#### Scene difference descriptions:
== Segment start ==
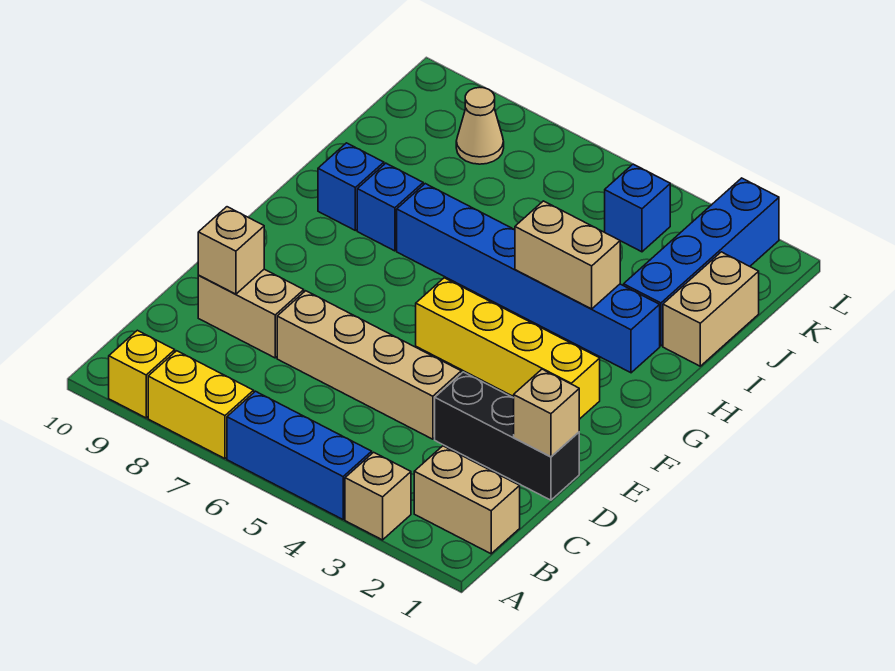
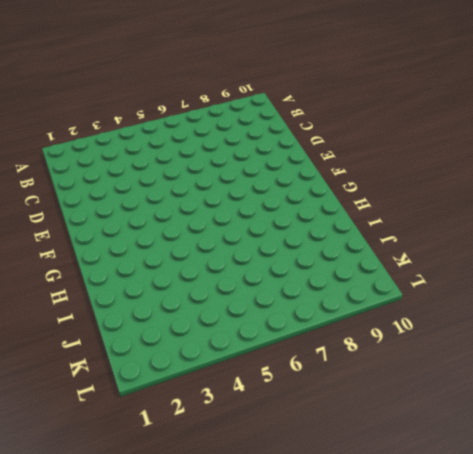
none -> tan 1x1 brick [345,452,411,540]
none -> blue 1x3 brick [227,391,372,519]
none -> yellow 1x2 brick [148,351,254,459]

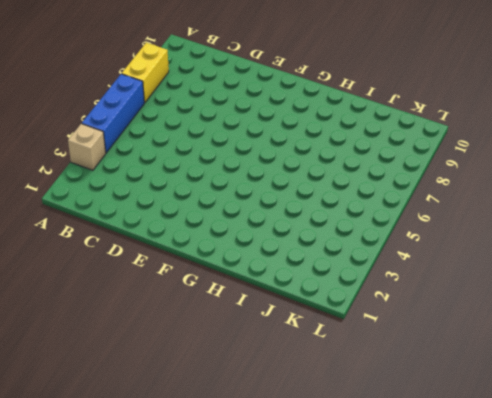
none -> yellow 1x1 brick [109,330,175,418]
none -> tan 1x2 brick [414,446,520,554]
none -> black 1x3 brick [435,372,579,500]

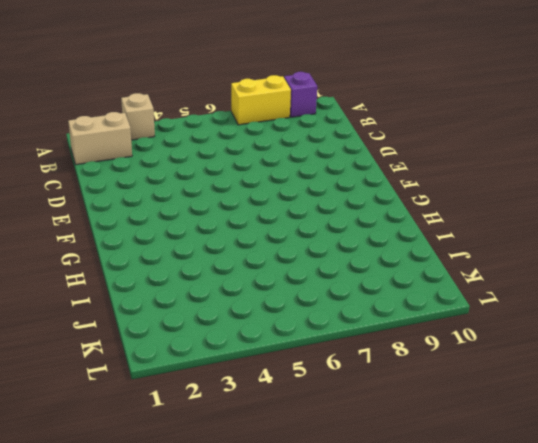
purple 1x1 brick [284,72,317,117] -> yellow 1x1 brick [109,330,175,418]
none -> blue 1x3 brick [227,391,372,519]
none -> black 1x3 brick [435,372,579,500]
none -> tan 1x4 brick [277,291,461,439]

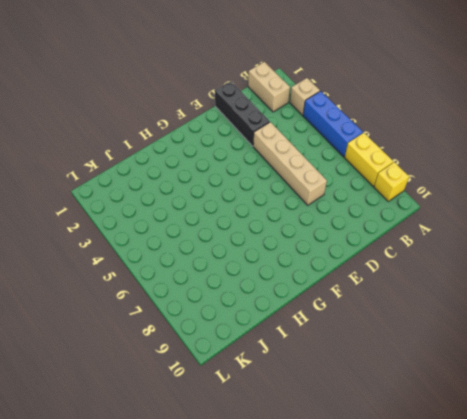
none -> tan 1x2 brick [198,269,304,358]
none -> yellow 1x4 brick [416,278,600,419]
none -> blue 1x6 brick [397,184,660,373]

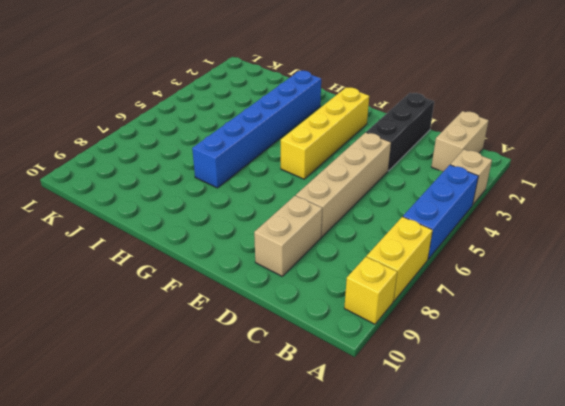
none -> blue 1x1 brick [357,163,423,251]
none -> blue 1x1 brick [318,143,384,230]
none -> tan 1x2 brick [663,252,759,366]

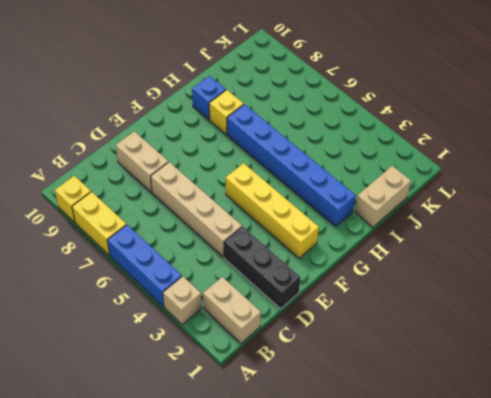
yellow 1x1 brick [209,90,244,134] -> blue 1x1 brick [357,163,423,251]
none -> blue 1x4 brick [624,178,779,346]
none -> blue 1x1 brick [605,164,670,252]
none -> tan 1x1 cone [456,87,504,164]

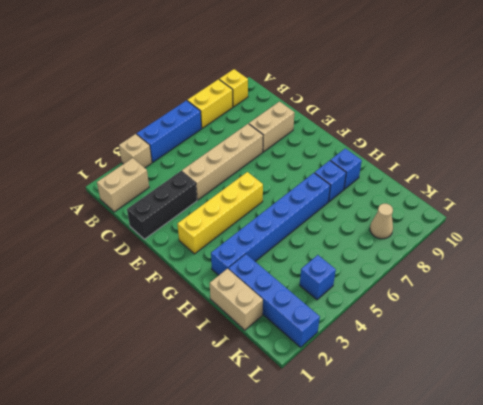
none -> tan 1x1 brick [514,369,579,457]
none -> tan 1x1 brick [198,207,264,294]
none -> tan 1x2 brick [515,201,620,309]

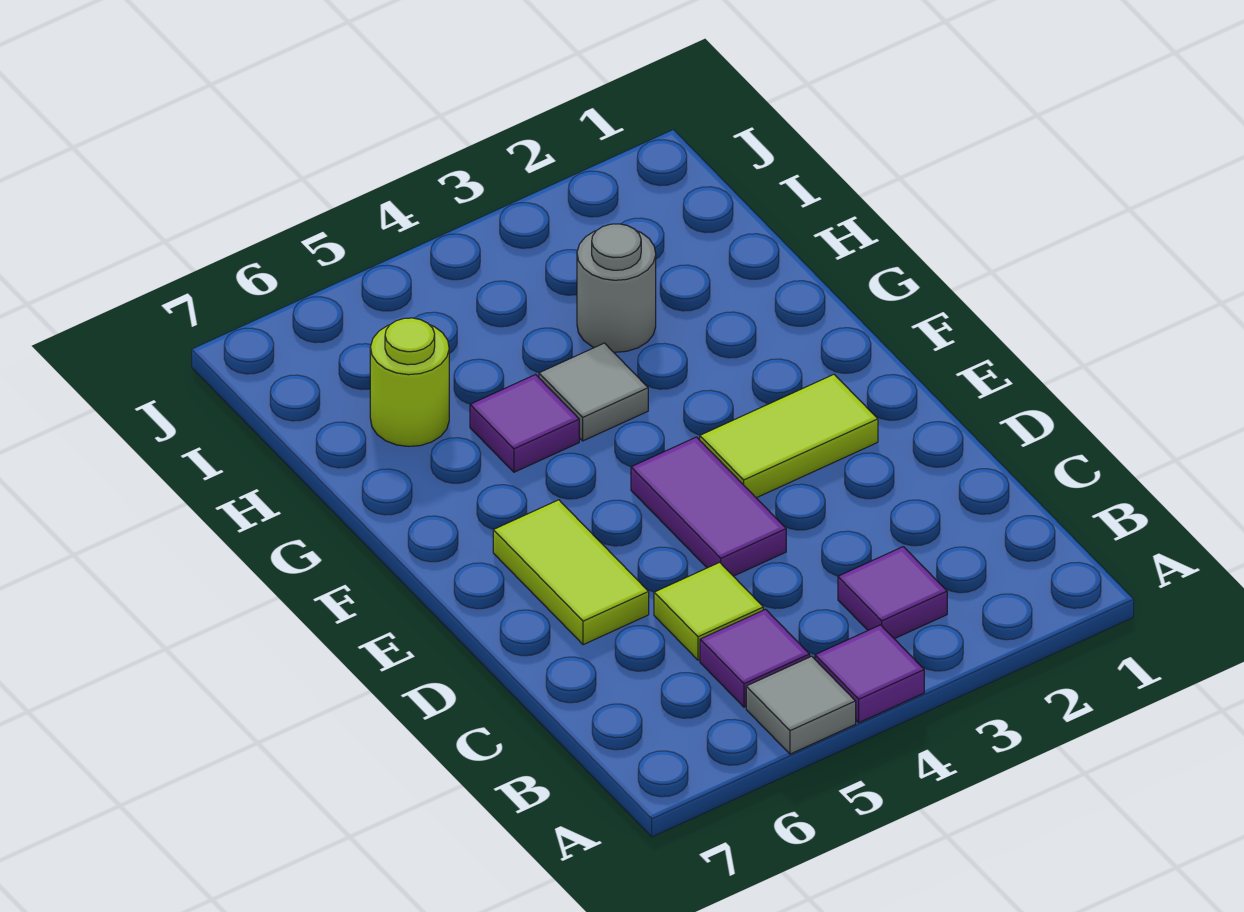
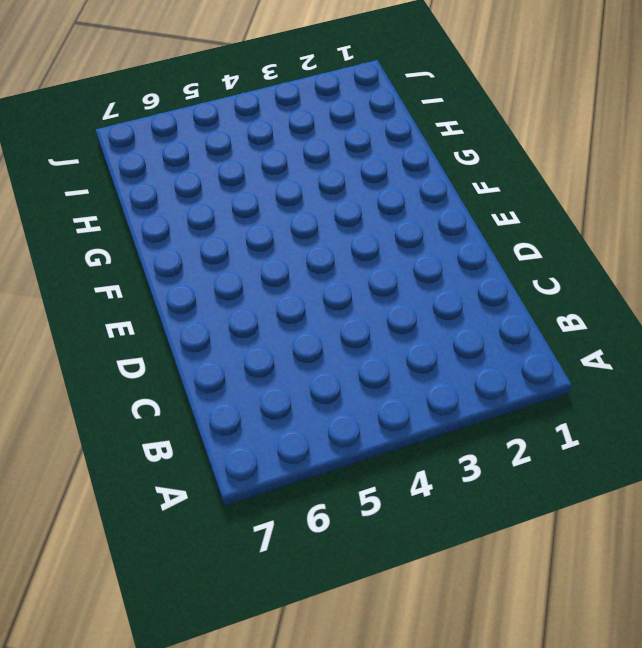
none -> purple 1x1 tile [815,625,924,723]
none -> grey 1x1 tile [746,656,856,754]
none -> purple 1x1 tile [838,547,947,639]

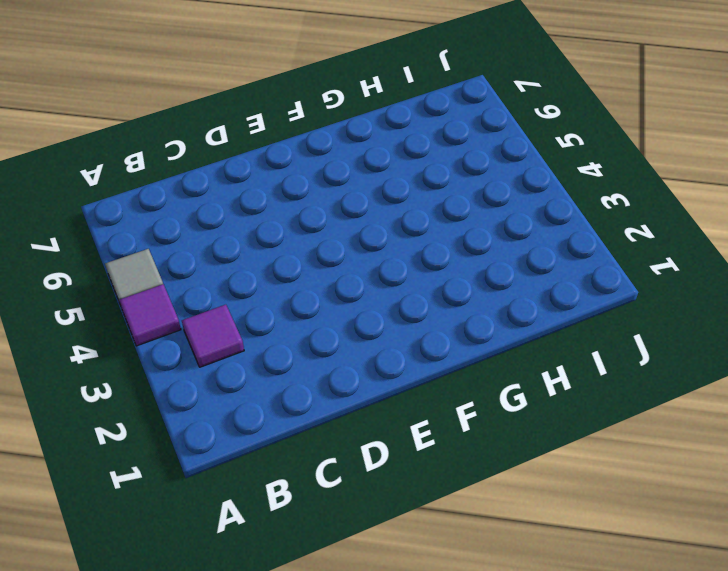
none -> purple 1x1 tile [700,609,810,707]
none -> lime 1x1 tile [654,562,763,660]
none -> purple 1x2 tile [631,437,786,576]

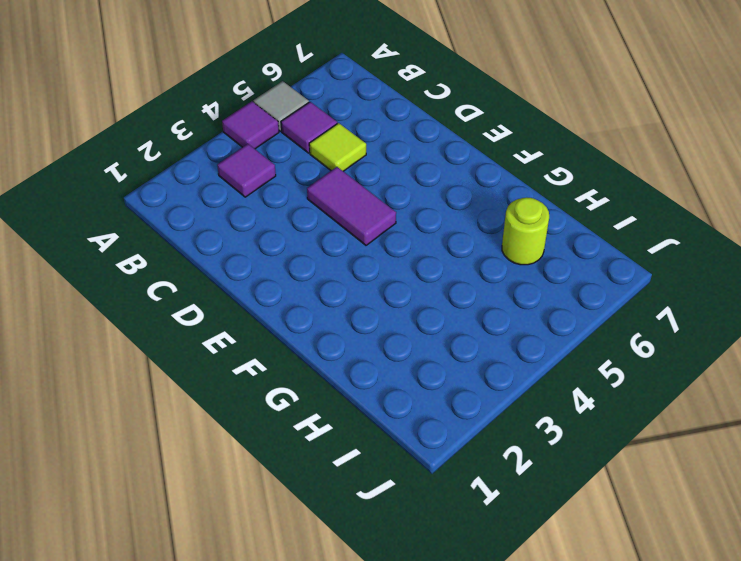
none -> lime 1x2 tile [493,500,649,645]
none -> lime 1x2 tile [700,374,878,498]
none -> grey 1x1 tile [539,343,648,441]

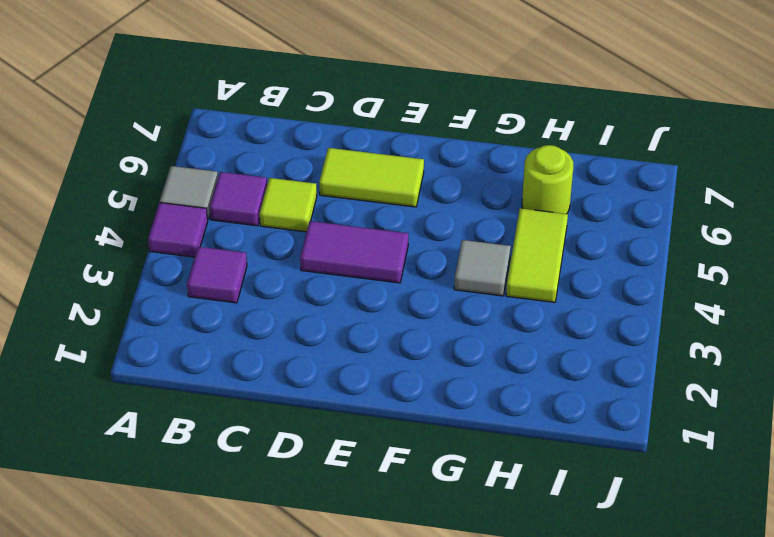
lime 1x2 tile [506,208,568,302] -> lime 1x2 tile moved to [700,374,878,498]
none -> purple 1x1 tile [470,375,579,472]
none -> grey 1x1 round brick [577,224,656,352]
== Segment end ==
Repeat exactly the lines above, starting with the line that contains "lime 1x2 tile [506,208,568,302]" and ending with the last line, both included, and nothing else.

#### Your solution:
lime 1x2 tile [506,208,568,302] -> lime 1x2 tile moved to [700,374,878,498]
none -> purple 1x1 tile [470,375,579,472]
none -> grey 1x1 round brick [577,224,656,352]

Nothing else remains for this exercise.